## [To do]
Omit the images, then output each of the records below exactly.

(Image segmentation polygon data)
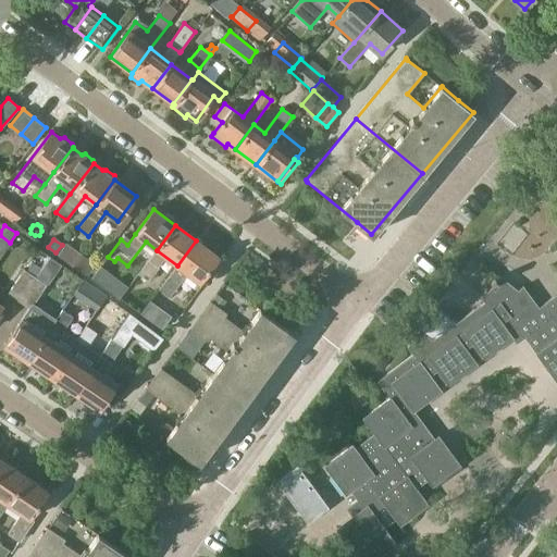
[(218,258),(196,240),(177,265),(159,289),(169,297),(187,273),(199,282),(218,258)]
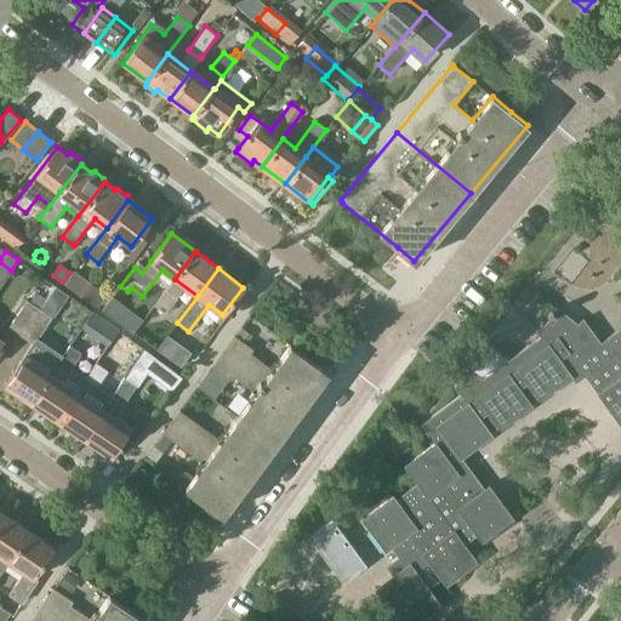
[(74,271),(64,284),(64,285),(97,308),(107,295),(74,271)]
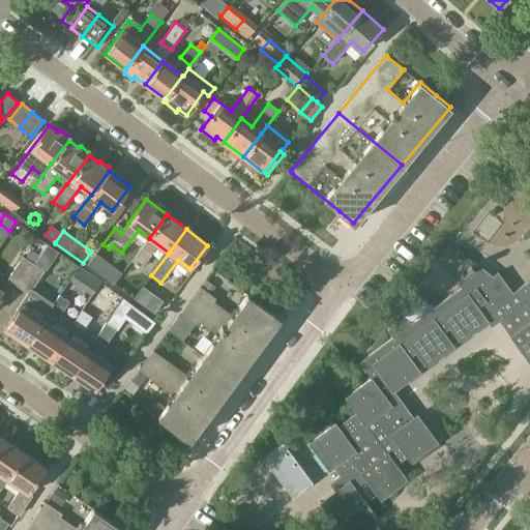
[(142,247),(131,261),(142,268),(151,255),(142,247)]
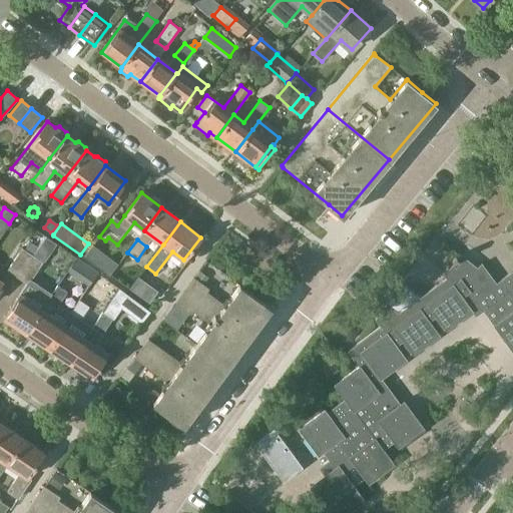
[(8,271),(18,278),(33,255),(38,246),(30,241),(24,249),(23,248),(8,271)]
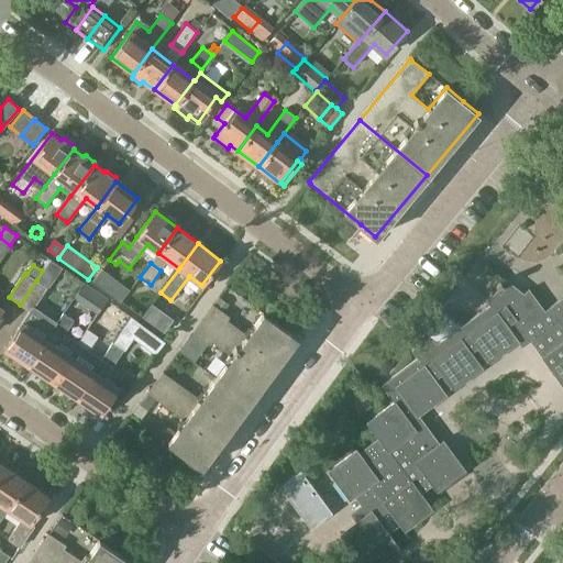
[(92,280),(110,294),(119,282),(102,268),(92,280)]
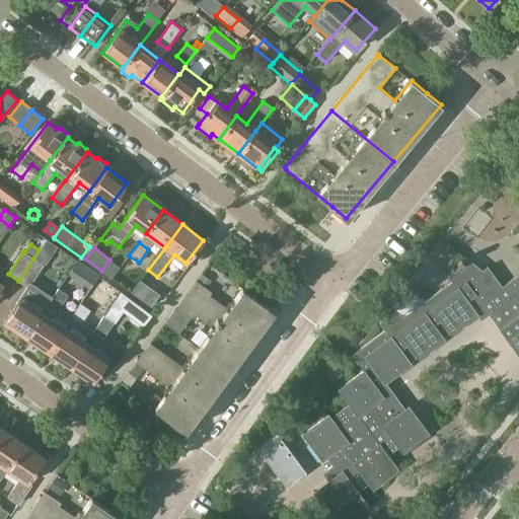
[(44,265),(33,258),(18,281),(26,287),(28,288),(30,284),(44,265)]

## [Result of the exercise]
[(218,258),(196,240),(177,265),(159,289),(169,297),(187,273),(199,282),(218,258)]
[(74,271),(64,284),(64,285),(97,308),(107,295),(74,271)]
[(142,247),(131,261),(142,268),(151,255),(142,247)]
[(8,271),(18,278),(33,255),(38,246),(30,241),(24,249),(23,248),(8,271)]
[(92,280),(110,294),(119,282),(102,268),(92,280)]
[(44,265),(33,258),(18,281),(26,287),(28,288),(30,284),(44,265)]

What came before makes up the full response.